Image sets with object changes:
>>>>>

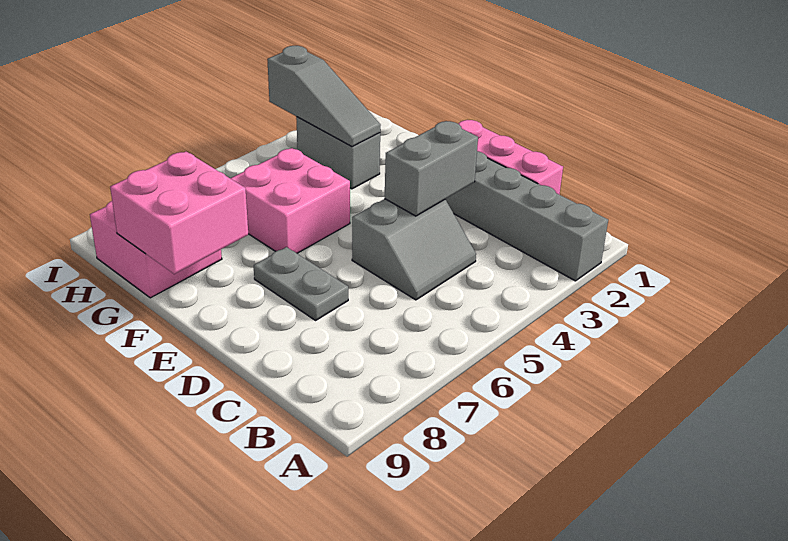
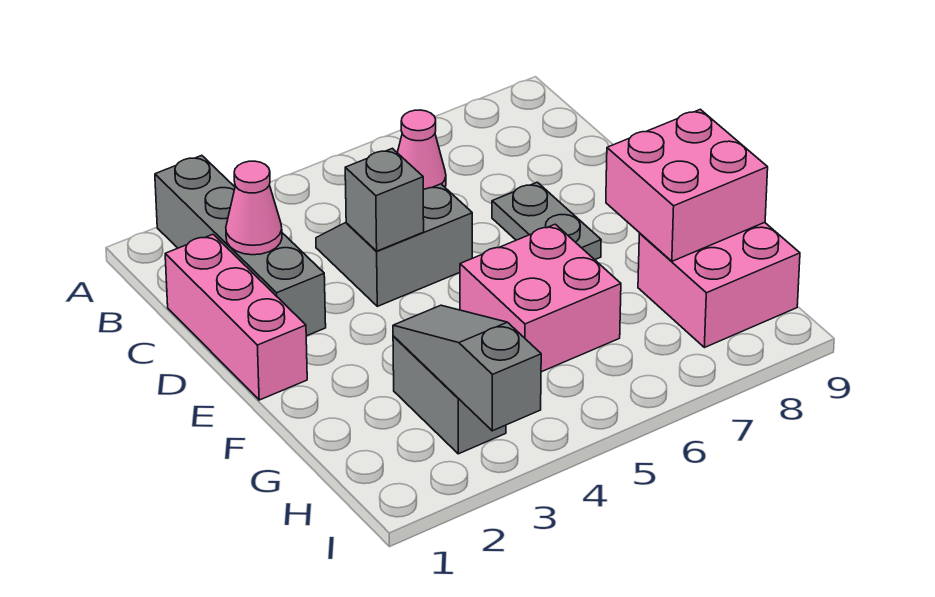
none -> pink cone B6 level 1
none -> pink cone C2 level 2
grey brick D3:D4 level 2 -> grey brick D4 level 2

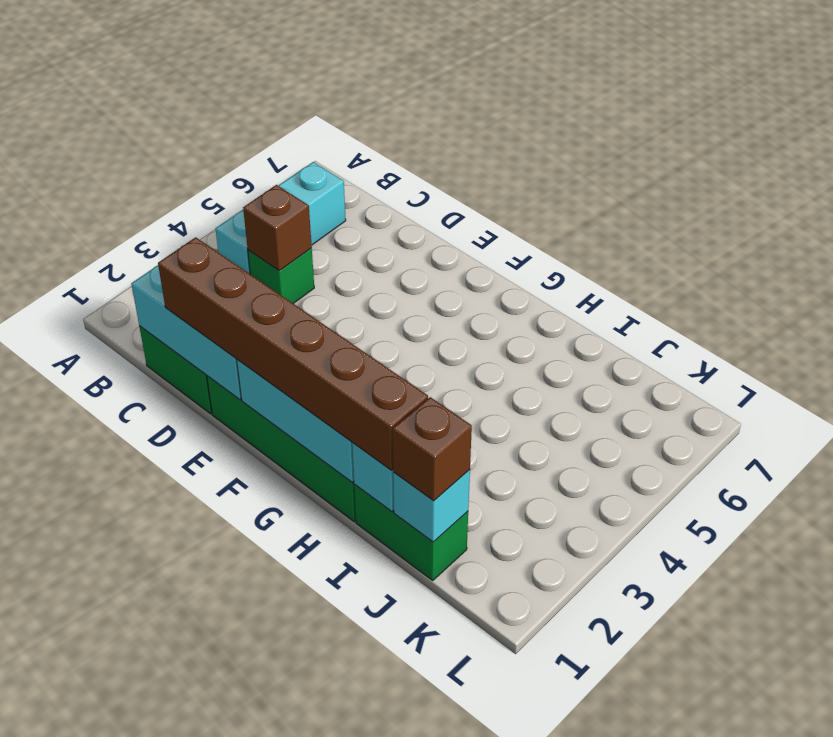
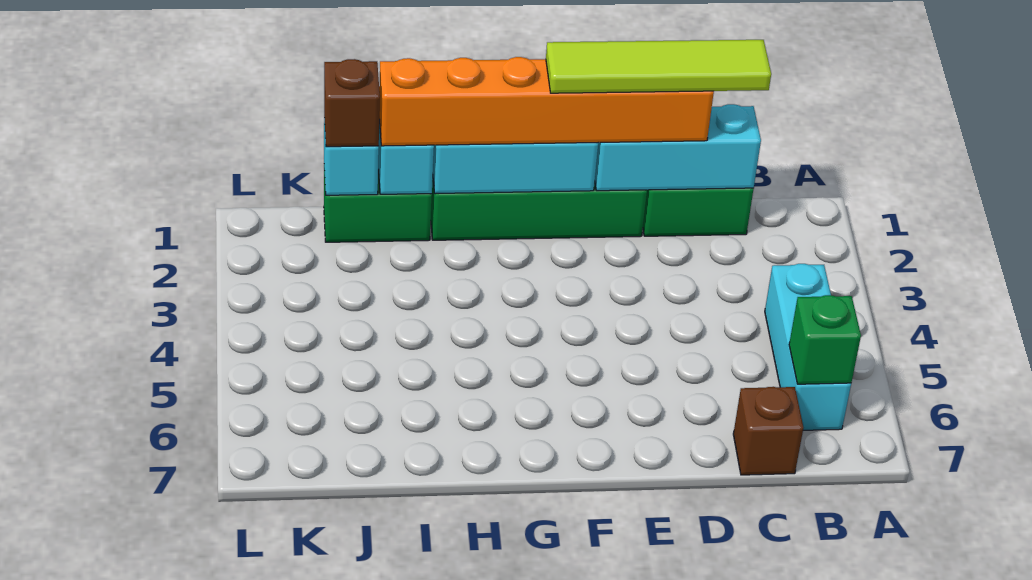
none -> lime tile C1:F1 level 4
green brick C4 level 1 -> green brick B6 level 2
brown brick C4 level 2 -> brown brick C7 level 1
brown brick D1:I1 level 3 -> orange brick D1:I1 level 3

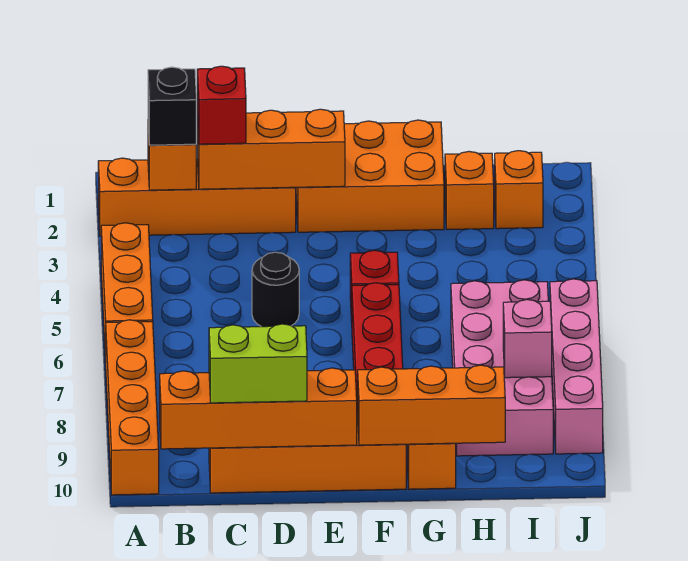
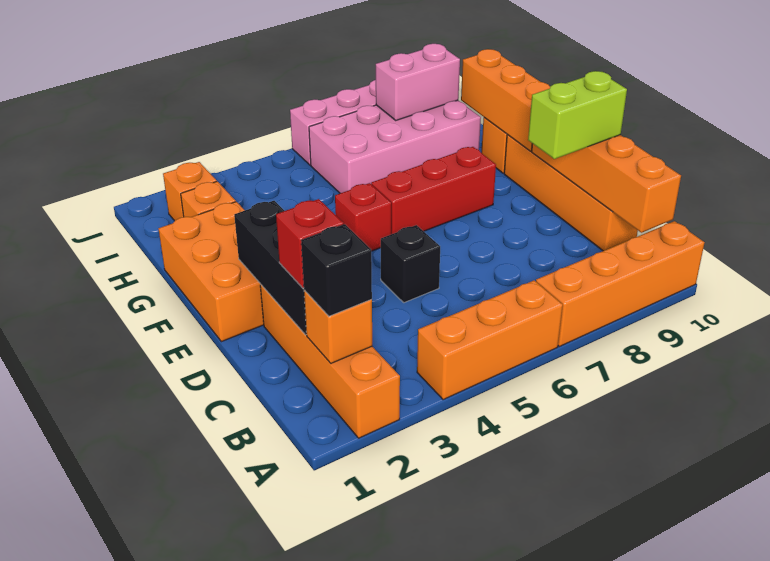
orange brick C2:E2 level 2 -> black brick C2:E2 level 2
lime brick C10:D10 level 3 -> lime brick D9:D10 level 3
black round brick D5 level 1 -> black brick D5 level 1
pink brick I8 level 2 -> pink brick I8:I9 level 2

<<<<<

-- INSTRUCTIONS TO FOLLOW --
Only the lines from the one containing "none -> lime tile C1:F1 level 4" through the end of the data above are to be output, exactly and without pictures.

-- SOLVED EXERCISE --
none -> lime tile C1:F1 level 4
green brick C4 level 1 -> green brick B6 level 2
brown brick C4 level 2 -> brown brick C7 level 1
brown brick D1:I1 level 3 -> orange brick D1:I1 level 3

orange brick C2:E2 level 2 -> black brick C2:E2 level 2
lime brick C10:D10 level 3 -> lime brick D9:D10 level 3
black round brick D5 level 1 -> black brick D5 level 1
pink brick I8 level 2 -> pink brick I8:I9 level 2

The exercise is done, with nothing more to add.